==== EXTRACTED MATERIAL

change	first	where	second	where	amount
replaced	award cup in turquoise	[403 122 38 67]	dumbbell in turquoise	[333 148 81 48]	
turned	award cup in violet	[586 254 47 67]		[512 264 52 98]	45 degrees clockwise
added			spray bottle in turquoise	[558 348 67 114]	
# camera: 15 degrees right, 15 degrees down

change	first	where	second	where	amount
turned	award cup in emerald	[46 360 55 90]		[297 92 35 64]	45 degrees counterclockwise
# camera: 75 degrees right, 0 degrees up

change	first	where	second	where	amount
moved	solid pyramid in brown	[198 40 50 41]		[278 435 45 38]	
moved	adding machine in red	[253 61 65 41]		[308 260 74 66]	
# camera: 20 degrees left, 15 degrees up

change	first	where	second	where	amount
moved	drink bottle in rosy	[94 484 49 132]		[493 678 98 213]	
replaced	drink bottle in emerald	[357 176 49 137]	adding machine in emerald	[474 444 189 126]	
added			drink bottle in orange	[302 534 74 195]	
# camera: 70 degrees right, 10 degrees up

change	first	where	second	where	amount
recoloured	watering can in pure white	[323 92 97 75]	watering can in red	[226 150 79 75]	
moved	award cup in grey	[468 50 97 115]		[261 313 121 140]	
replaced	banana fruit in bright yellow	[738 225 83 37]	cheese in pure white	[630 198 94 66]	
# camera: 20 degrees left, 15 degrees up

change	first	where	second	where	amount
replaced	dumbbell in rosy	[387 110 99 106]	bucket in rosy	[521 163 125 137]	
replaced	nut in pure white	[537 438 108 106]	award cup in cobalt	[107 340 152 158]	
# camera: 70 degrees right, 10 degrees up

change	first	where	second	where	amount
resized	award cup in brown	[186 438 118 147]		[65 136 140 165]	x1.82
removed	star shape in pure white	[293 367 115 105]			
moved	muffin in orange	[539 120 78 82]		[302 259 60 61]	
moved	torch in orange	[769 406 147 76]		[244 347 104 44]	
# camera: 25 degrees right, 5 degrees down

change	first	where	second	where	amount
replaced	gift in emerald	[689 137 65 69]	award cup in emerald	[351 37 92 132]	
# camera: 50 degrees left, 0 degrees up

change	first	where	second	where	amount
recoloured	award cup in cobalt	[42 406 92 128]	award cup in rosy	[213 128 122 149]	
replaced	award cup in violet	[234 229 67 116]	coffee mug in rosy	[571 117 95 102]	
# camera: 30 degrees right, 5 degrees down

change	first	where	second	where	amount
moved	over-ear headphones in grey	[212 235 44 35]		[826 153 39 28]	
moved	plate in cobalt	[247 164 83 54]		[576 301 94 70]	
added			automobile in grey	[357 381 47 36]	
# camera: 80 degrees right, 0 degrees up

========

### WHAT THIS TASK INVOLVES
Copy out, from the data above, each line where the string "turquoise" is present.

### COMPLETED EXERCISE
replaced	award cup in turquoise	[403 122 38 67]	dumbbell in turquoise	[333 148 81 48]	
added			spray bottle in turquoise	[558 348 67 114]	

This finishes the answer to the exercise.